What is expected: Filter the records for "right" and keep each line that has it.
+ + + + + + +
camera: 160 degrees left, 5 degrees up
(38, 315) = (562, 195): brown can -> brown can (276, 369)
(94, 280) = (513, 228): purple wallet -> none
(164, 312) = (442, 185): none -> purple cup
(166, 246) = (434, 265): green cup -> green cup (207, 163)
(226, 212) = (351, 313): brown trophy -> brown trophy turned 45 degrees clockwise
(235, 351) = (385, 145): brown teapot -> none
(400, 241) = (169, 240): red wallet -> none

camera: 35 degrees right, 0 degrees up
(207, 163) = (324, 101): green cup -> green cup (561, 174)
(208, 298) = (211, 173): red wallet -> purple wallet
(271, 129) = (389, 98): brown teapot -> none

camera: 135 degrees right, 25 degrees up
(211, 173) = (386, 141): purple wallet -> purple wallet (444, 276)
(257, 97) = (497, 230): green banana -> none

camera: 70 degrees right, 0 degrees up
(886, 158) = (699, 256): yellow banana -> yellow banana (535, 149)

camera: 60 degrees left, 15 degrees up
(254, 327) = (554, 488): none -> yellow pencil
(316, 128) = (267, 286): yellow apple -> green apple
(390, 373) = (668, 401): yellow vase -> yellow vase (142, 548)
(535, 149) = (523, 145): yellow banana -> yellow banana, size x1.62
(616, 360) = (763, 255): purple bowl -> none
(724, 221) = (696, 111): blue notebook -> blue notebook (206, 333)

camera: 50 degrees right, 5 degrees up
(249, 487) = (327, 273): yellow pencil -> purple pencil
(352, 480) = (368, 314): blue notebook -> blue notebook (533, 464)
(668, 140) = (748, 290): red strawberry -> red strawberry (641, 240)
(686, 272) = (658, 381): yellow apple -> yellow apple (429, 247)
+ + + + + + +
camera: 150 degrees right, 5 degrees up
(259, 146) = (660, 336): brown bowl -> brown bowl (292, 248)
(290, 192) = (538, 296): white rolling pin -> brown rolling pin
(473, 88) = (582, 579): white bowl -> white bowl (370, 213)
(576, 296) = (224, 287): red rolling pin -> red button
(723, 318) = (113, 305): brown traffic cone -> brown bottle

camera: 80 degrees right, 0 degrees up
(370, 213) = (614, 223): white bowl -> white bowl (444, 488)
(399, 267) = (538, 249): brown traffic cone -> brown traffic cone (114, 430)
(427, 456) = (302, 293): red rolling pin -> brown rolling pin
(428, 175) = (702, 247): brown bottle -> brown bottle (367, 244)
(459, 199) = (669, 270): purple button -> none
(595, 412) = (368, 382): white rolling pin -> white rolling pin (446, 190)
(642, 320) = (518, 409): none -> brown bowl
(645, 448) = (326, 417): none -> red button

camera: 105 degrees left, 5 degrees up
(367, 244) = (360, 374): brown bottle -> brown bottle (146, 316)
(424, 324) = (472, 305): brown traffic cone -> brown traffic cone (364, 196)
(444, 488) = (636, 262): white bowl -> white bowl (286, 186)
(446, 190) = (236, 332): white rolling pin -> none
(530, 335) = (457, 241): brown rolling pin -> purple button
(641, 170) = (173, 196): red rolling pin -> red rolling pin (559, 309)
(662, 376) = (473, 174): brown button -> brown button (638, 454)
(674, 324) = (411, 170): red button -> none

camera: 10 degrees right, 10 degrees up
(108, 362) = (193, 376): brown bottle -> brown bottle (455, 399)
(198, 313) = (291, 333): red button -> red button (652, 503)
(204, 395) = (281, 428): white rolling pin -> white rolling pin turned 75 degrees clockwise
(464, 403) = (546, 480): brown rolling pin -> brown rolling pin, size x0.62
+ + + + + + +
Expected output:
camera: 35 degrees right, 0 degrees up
camera: 135 degrees right, 25 degrees up
camera: 70 degrees right, 0 degrees up
camera: 50 degrees right, 5 degrees up
camera: 150 degrees right, 5 degrees up
camera: 80 degrees right, 0 degrees up
camera: 10 degrees right, 10 degrees up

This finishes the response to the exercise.